DATA FOR THIS EXERCISE:
· · · ·

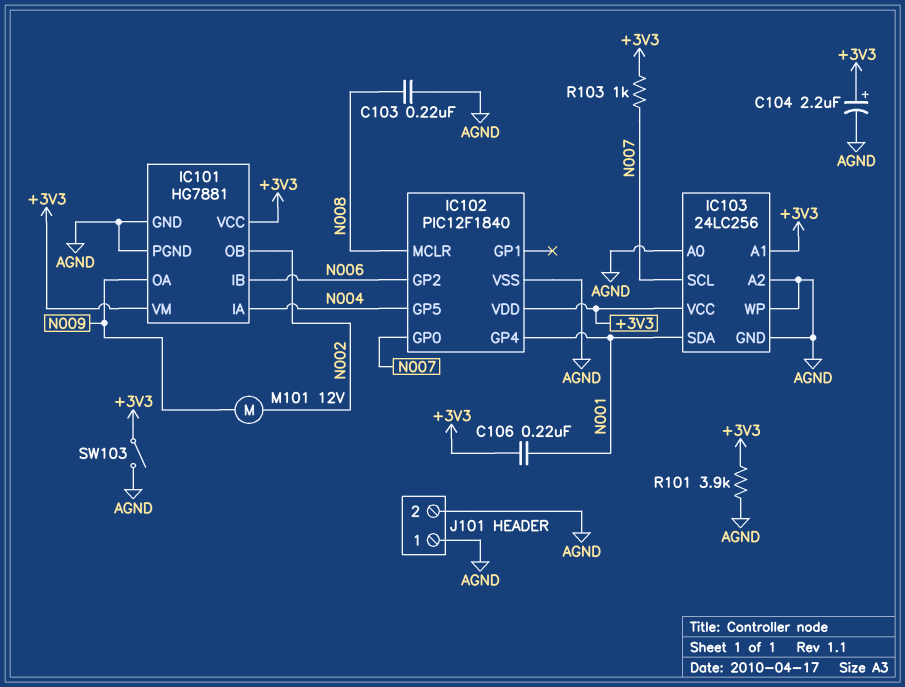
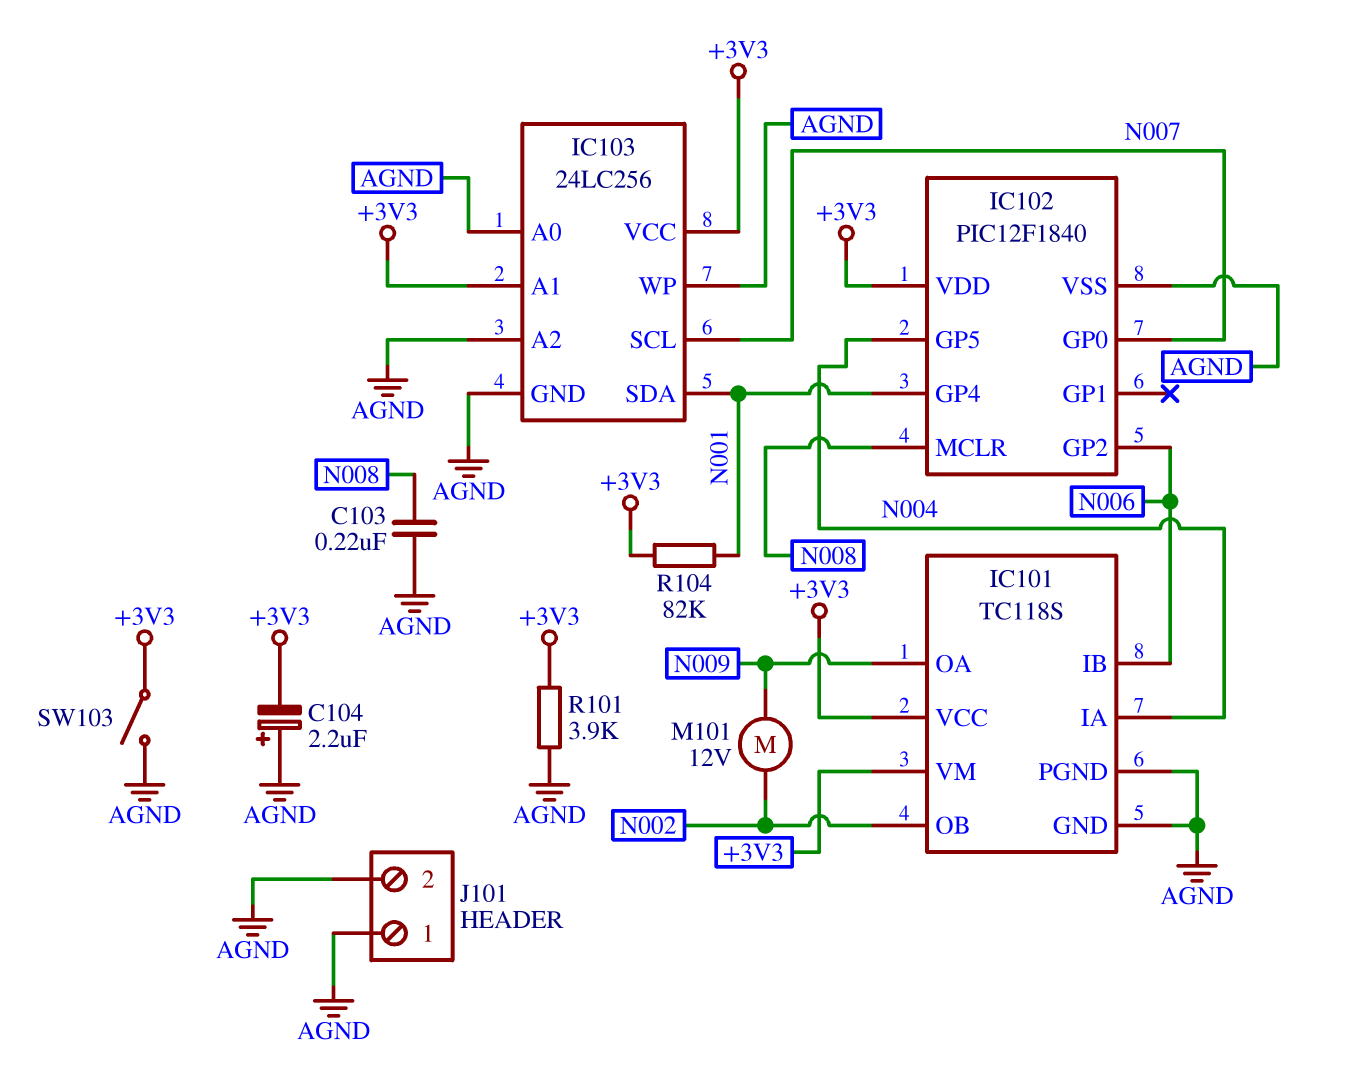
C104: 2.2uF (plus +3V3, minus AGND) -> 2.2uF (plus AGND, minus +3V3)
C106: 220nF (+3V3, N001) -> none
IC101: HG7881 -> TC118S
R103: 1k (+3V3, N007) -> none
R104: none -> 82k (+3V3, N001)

· · · ·

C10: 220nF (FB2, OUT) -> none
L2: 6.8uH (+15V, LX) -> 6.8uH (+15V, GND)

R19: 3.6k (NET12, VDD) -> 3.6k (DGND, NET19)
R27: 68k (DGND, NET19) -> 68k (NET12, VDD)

· · · ·

DIRECTIONS: In the listing above, find the line with "R19: 3.6k (NET12, VDD) -> 3.6k (DGND, NET19)" and the line with "R27: 68k (DGND, NET19) -> 68k (NET12, VDD)"; output exactly those lines and all lines between them.

EXERCISE OUTPUT:
R19: 3.6k (NET12, VDD) -> 3.6k (DGND, NET19)
R27: 68k (DGND, NET19) -> 68k (NET12, VDD)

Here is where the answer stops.